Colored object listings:
# # #

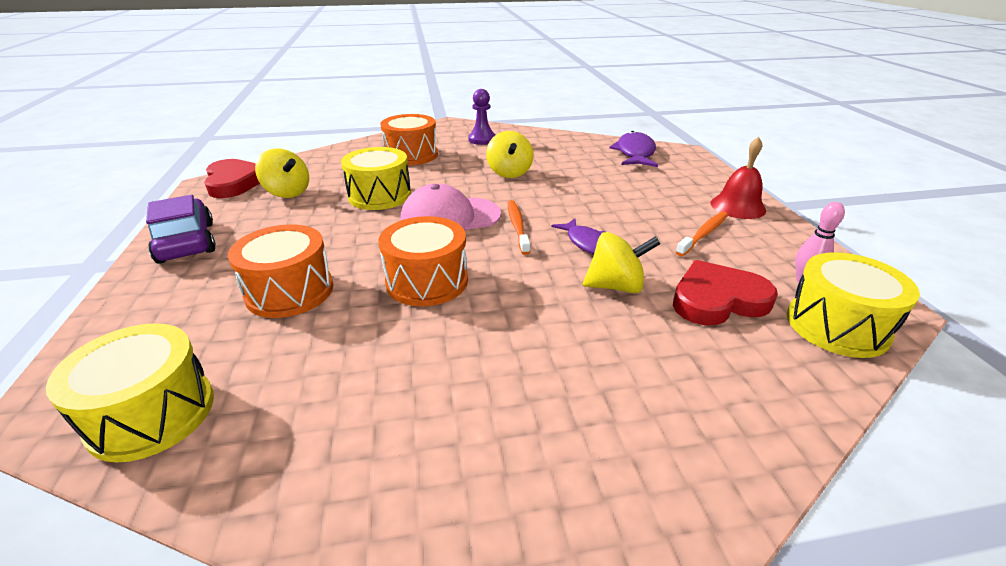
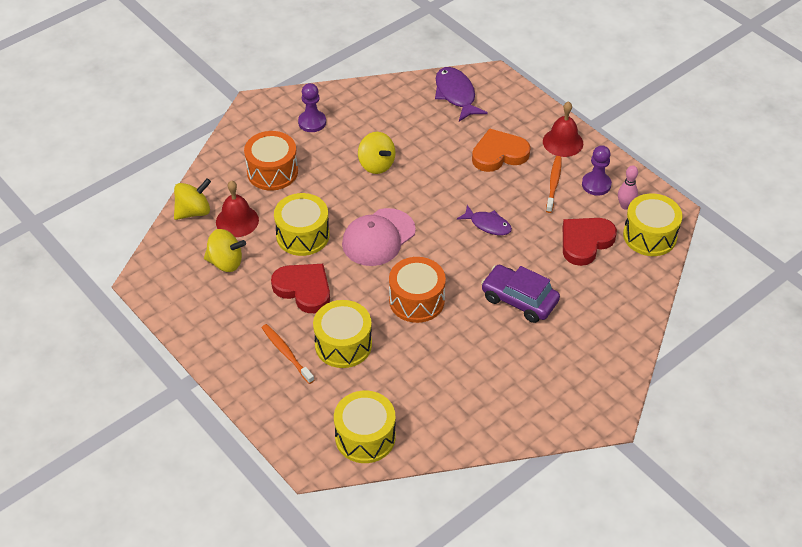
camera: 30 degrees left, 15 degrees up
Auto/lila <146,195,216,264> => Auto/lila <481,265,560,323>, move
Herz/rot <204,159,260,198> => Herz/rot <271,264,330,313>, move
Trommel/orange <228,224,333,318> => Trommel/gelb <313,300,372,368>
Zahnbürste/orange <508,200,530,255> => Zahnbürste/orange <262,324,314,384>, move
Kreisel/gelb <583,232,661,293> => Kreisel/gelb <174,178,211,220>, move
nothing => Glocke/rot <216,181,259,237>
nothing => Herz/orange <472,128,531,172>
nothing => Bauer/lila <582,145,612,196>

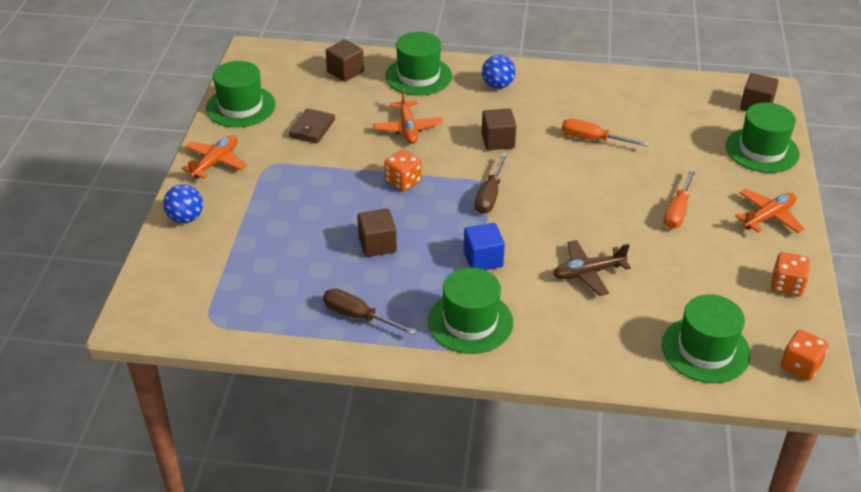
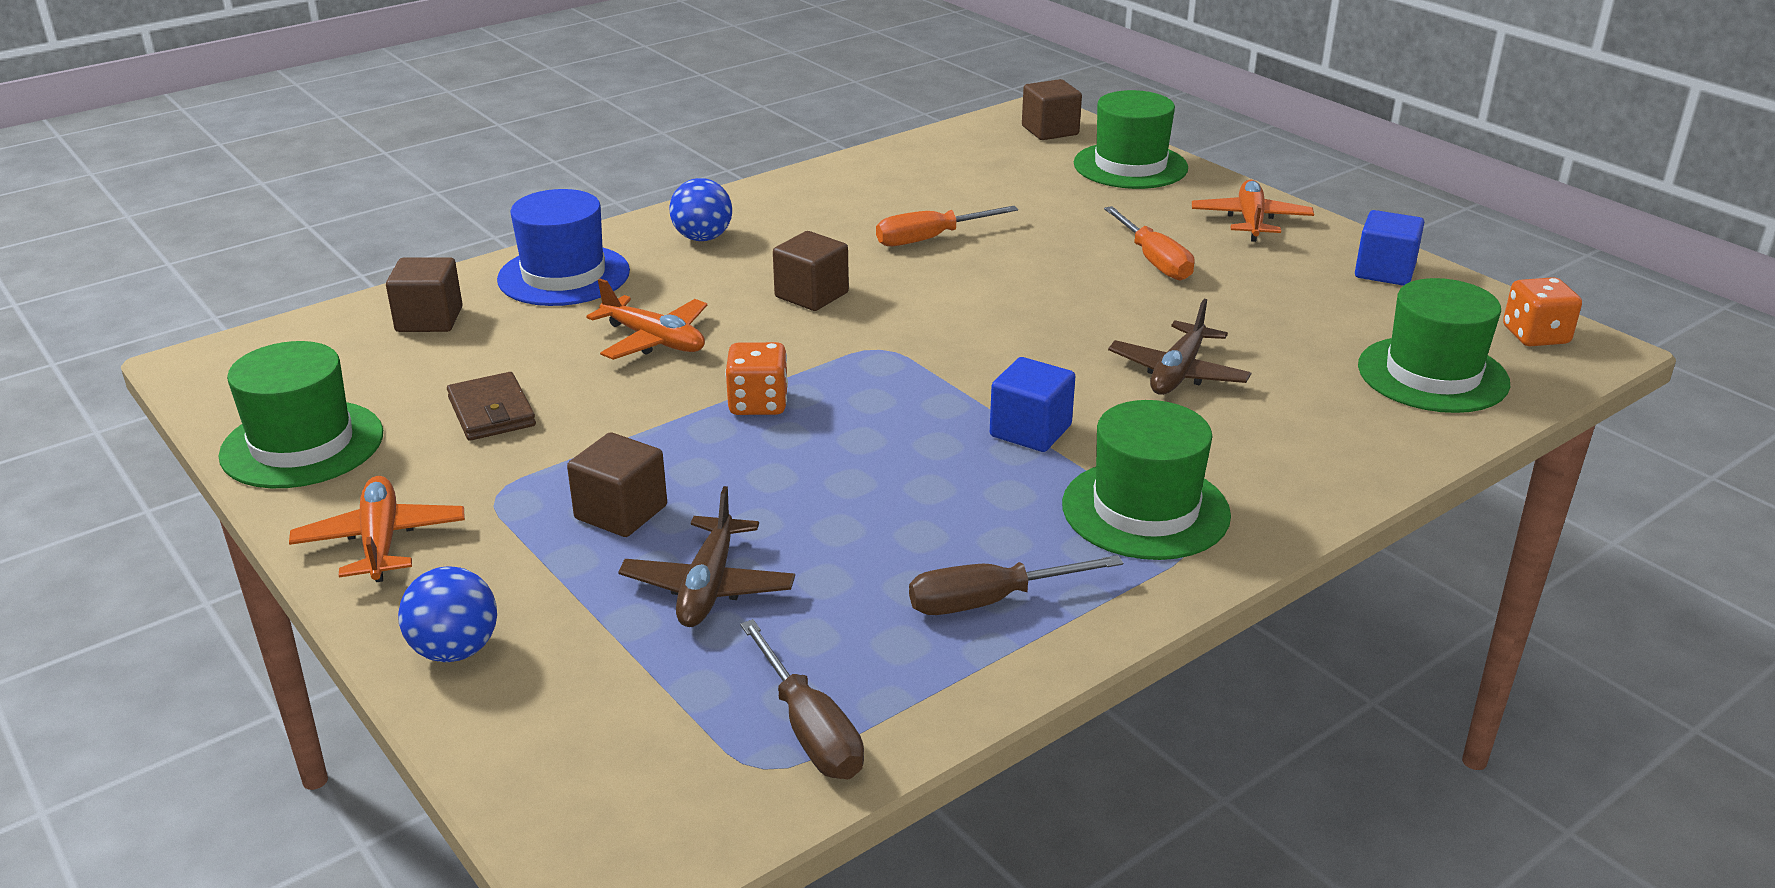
camera: 45 degrees left, 10 degrees down
Kubus/braun <357,209,397,257> => Kubus/braun <567,432,667,537>, move
Hut/grün <385,32,452,96> => Hut/blau <497,189,630,306>
Schraubenzieher/braun <475,153,508,214> => Schraubenzieher/braun <740,619,864,779>, move
Spielwürfel/orange <771,252,810,296> => Kubus/blau <1355,210,1424,286>
nothing => Flugzeug/braun <618,486,795,627>

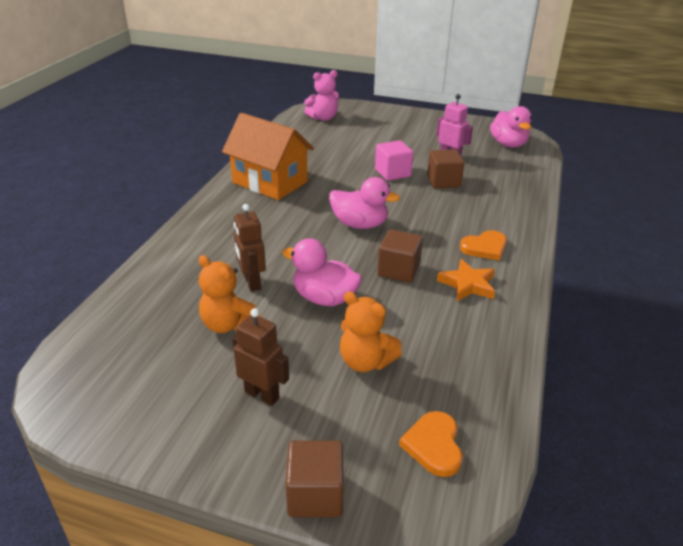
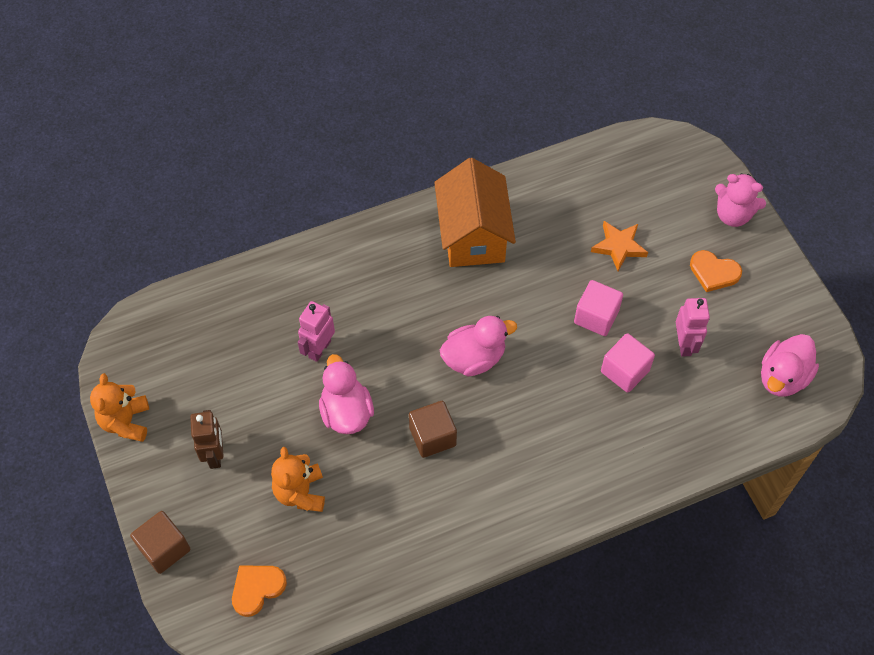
camera: 50 degrees right, 25 degrees up
Teddybär/orange <199,255,261,333> => Teddybär/orange <90,373,149,442>, move
Roboter/braun <234,204,266,292> => Roboter/rosa <298,301,335,362>
Teddybär/rosa <304,70,339,121> => Teddybär/rosa <715,173,766,227>, move
Ente/rosa <329,177,400,229> => Ente/rosa <440,316,517,376>, 90 degrees counterclockwise
Kubus/braun <427,149,464,189> => Kubus/rosa <601,333,655,393>
Stern/orange <437,259,495,301> => Stern/orange <591,221,648,271>, move
Herz/orange <460,230,507,261> => Herz/orange <690,250,742,292>, move

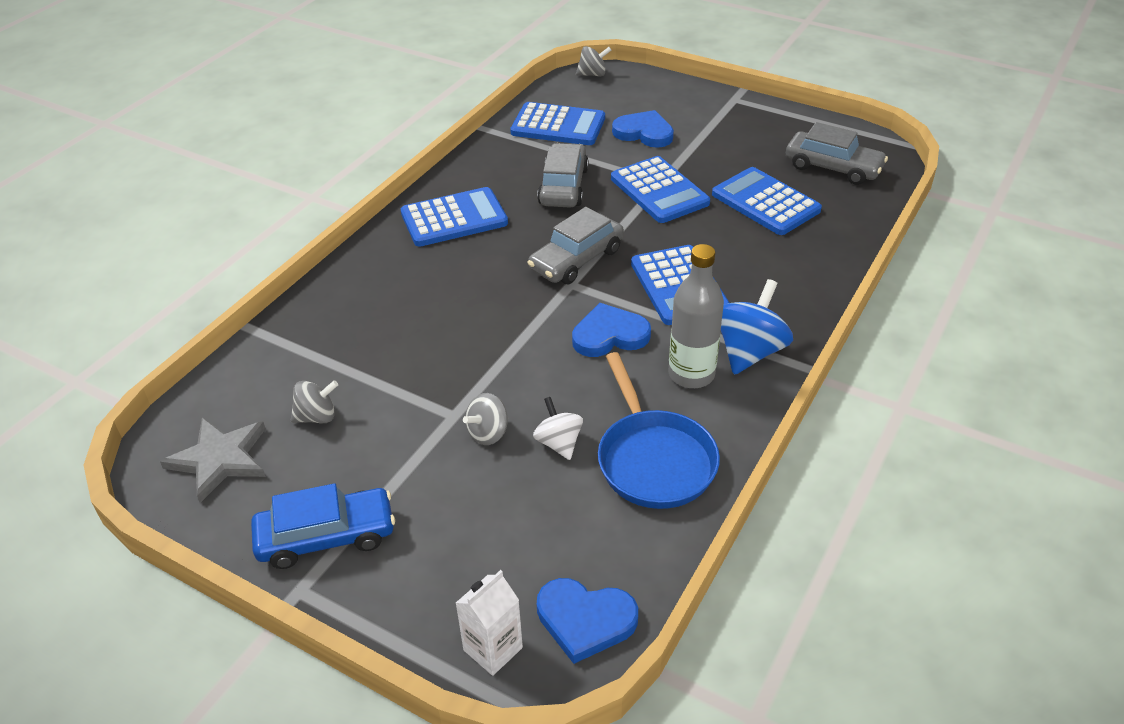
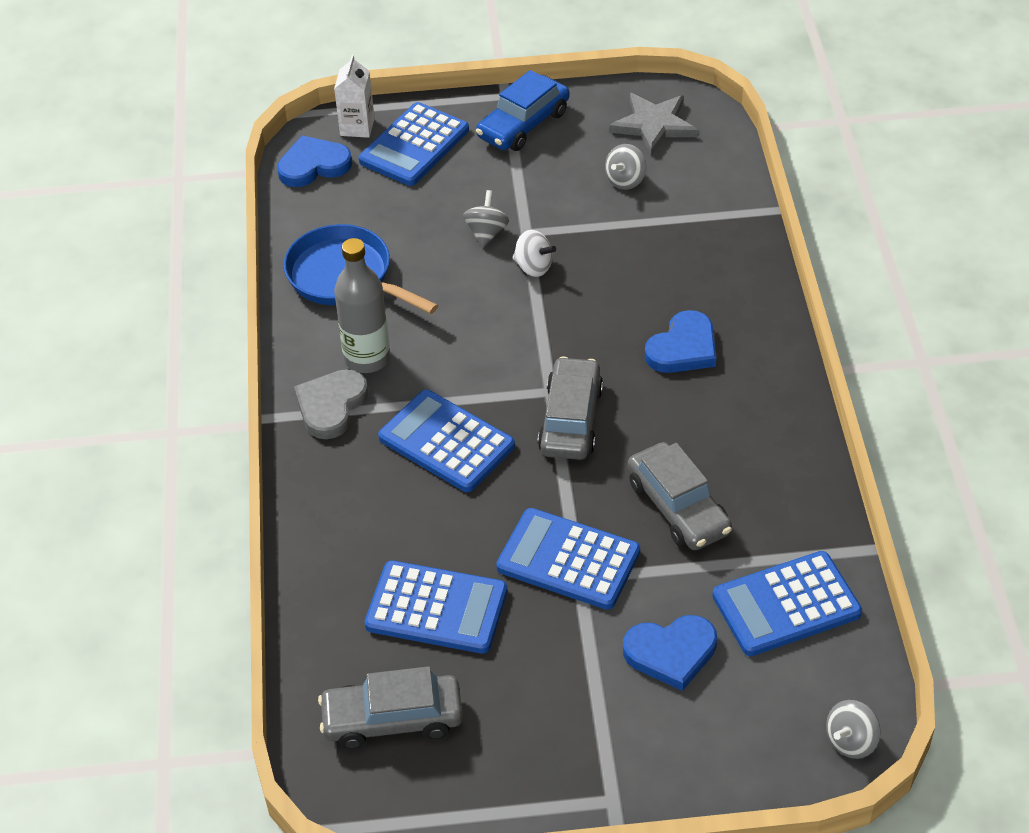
camera: 145 degrees right, 5 degrees up
Taschenrechner/blau <401,187,508,247> => Taschenrechner/blau <359,102,469,186>, move
Kreisel/weiß <533,397,583,460> => Kreisel/weiß <513,230,556,277>, move
Herz/blau <572,303,651,357> => Herz/blau <645,310,716,373>, move
Kreisel/blau <721,279,793,375> => Herz/grau <294,369,368,439>

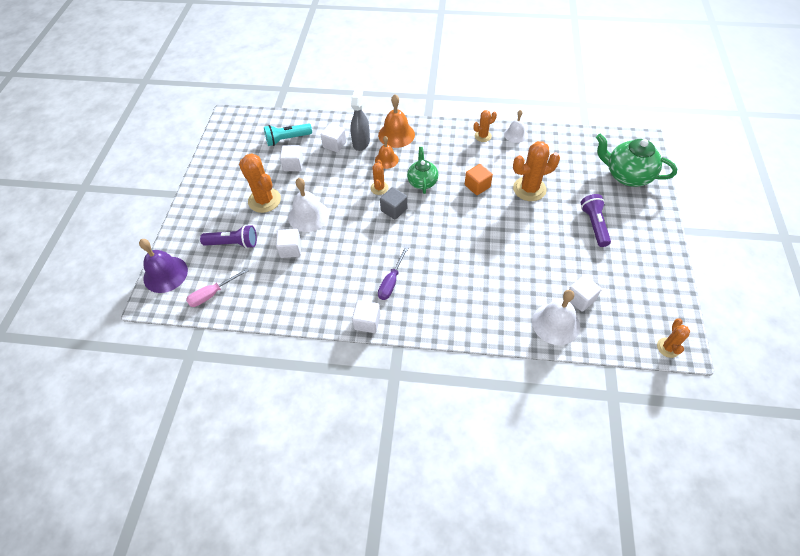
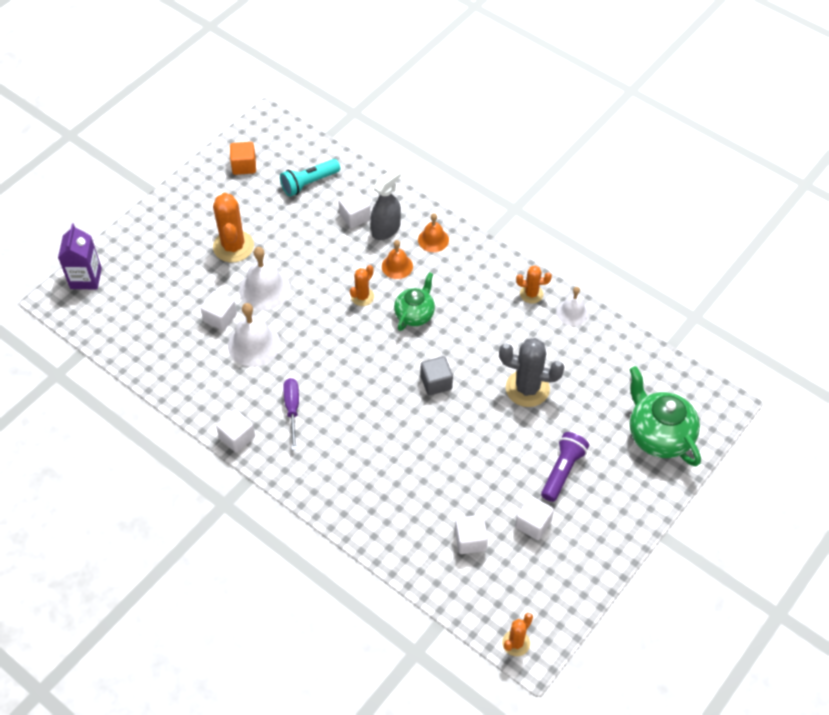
camera: 30 degrees right, 0 degrees up
Glocke/lila <139,239,188,293> => Getränkekarton/lila <58,224,102,290>
Schraubenzieher/rosa <186,268,249,307> => nothing
Taschenlampe/lila <200,225,257,249> => nothing
Taschenlampe/türkis <264,123,312,146> => Taschenlampe/türkis <280,159,341,197>, 45 degrees counterclockwise
Kubus/weiß <280,145,303,171> => Kubus/weiß <515,496,554,540>, move
Glocke/orange <378,94,415,148> => Glocke/orange <418,213,449,252>, x0.63
Schraubenzieher/lila <378,246,409,300> => Schraubenzieher/lila <283,378,299,450>, 120 degrees clockwise
Kubus/grau <380,187,407,220> => Kubus/grau <421,356,453,395>, move
Kubus/orange <465,164,493,195> => Kubus/orange <230,142,256,175>, move
Kaktus/orange <513,141,560,201> => Kaktus/grau <499,338,565,407>
Glocke/weiß <532,290,580,345> => Glocke/weiß <228,303,280,367>, move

# # #

(What to work on)
Every line from the top of the records above to the line with "nothing => Herz/orange <472,128,531,172>", inclusive, should be duplicated exactly, minus the pictures.

(Response to the task)
camera: 30 degrees left, 15 degrees up
Auto/lila <146,195,216,264> => Auto/lila <481,265,560,323>, move
Herz/rot <204,159,260,198> => Herz/rot <271,264,330,313>, move
Trommel/orange <228,224,333,318> => Trommel/gelb <313,300,372,368>
Zahnbürste/orange <508,200,530,255> => Zahnbürste/orange <262,324,314,384>, move
Kreisel/gelb <583,232,661,293> => Kreisel/gelb <174,178,211,220>, move
nothing => Glocke/rot <216,181,259,237>
nothing => Herz/orange <472,128,531,172>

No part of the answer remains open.